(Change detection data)
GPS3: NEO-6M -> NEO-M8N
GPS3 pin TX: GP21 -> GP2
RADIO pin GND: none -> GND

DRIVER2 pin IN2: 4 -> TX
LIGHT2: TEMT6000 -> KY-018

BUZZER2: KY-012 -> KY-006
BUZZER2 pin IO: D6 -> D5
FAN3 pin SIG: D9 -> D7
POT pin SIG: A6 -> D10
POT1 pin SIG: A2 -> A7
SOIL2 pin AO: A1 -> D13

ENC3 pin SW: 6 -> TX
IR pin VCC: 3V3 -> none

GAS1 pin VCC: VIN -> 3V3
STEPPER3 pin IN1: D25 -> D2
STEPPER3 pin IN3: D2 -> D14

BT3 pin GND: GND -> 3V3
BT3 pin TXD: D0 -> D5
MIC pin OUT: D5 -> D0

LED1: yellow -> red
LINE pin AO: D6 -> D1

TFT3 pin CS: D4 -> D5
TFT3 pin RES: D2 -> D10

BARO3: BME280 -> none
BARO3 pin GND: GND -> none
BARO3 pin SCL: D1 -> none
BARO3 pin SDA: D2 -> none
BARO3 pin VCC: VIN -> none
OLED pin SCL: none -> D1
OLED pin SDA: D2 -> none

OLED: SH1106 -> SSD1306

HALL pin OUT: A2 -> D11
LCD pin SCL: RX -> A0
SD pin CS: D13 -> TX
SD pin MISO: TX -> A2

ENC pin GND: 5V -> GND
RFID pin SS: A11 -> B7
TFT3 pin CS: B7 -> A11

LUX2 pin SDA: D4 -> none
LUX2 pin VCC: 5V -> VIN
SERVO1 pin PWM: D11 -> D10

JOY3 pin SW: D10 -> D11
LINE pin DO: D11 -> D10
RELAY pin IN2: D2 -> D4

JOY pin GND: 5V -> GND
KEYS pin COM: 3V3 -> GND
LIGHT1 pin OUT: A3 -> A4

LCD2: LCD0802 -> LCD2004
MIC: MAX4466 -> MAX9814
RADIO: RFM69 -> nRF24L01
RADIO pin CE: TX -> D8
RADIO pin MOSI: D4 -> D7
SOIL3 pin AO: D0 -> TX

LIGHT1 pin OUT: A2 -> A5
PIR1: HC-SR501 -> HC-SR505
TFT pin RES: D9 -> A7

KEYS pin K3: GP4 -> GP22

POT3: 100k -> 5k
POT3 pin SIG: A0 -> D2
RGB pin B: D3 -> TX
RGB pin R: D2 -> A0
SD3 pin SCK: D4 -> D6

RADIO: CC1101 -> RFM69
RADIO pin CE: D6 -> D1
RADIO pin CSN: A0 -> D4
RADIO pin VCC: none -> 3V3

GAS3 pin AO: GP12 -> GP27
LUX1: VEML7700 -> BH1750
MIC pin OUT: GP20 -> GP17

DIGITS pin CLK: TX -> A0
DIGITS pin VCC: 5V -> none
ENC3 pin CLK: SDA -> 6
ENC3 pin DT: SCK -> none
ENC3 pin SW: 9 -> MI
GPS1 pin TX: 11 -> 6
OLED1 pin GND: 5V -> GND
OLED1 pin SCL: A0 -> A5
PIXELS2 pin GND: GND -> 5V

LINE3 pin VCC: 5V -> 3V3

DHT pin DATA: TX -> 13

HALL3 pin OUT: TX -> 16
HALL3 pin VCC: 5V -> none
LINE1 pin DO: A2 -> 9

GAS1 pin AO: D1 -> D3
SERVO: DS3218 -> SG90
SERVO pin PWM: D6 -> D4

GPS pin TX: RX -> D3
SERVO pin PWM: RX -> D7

Exercise prompt → Nothing in the data should be left out when you retype it exactly.

Result of this exercise →
GPS3: NEO-6M -> NEO-M8N
GPS3 pin TX: GP21 -> GP2
RADIO pin GND: none -> GND

DRIVER2 pin IN2: 4 -> TX
LIGHT2: TEMT6000 -> KY-018

BUZZER2: KY-012 -> KY-006
BUZZER2 pin IO: D6 -> D5
FAN3 pin SIG: D9 -> D7
POT pin SIG: A6 -> D10
POT1 pin SIG: A2 -> A7
SOIL2 pin AO: A1 -> D13

ENC3 pin SW: 6 -> TX
IR pin VCC: 3V3 -> none

GAS1 pin VCC: VIN -> 3V3
STEPPER3 pin IN1: D25 -> D2
STEPPER3 pin IN3: D2 -> D14

BT3 pin GND: GND -> 3V3
BT3 pin TXD: D0 -> D5
MIC pin OUT: D5 -> D0

LED1: yellow -> red
LINE pin AO: D6 -> D1

TFT3 pin CS: D4 -> D5
TFT3 pin RES: D2 -> D10

BARO3: BME280 -> none
BARO3 pin GND: GND -> none
BARO3 pin SCL: D1 -> none
BARO3 pin SDA: D2 -> none
BARO3 pin VCC: VIN -> none
OLED pin SCL: none -> D1
OLED pin SDA: D2 -> none

OLED: SH1106 -> SSD1306

HALL pin OUT: A2 -> D11
LCD pin SCL: RX -> A0
SD pin CS: D13 -> TX
SD pin MISO: TX -> A2

ENC pin GND: 5V -> GND
RFID pin SS: A11 -> B7
TFT3 pin CS: B7 -> A11

LUX2 pin SDA: D4 -> none
LUX2 pin VCC: 5V -> VIN
SERVO1 pin PWM: D11 -> D10

JOY3 pin SW: D10 -> D11
LINE pin DO: D11 -> D10
RELAY pin IN2: D2 -> D4

JOY pin GND: 5V -> GND
KEYS pin COM: 3V3 -> GND
LIGHT1 pin OUT: A3 -> A4

LCD2: LCD0802 -> LCD2004
MIC: MAX4466 -> MAX9814
RADIO: RFM69 -> nRF24L01
RADIO pin CE: TX -> D8
RADIO pin MOSI: D4 -> D7
SOIL3 pin AO: D0 -> TX

LIGHT1 pin OUT: A2 -> A5
PIR1: HC-SR501 -> HC-SR505
TFT pin RES: D9 -> A7

KEYS pin K3: GP4 -> GP22

POT3: 100k -> 5k
POT3 pin SIG: A0 -> D2
RGB pin B: D3 -> TX
RGB pin R: D2 -> A0
SD3 pin SCK: D4 -> D6

RADIO: CC1101 -> RFM69
RADIO pin CE: D6 -> D1
RADIO pin CSN: A0 -> D4
RADIO pin VCC: none -> 3V3

GAS3 pin AO: GP12 -> GP27
LUX1: VEML7700 -> BH1750
MIC pin OUT: GP20 -> GP17

DIGITS pin CLK: TX -> A0
DIGITS pin VCC: 5V -> none
ENC3 pin CLK: SDA -> 6
ENC3 pin DT: SCK -> none
ENC3 pin SW: 9 -> MI
GPS1 pin TX: 11 -> 6
OLED1 pin GND: 5V -> GND
OLED1 pin SCL: A0 -> A5
PIXELS2 pin GND: GND -> 5V

LINE3 pin VCC: 5V -> 3V3

DHT pin DATA: TX -> 13

HALL3 pin OUT: TX -> 16
HALL3 pin VCC: 5V -> none
LINE1 pin DO: A2 -> 9

GAS1 pin AO: D1 -> D3
SERVO: DS3218 -> SG90
SERVO pin PWM: D6 -> D4

GPS pin TX: RX -> D3
SERVO pin PWM: RX -> D7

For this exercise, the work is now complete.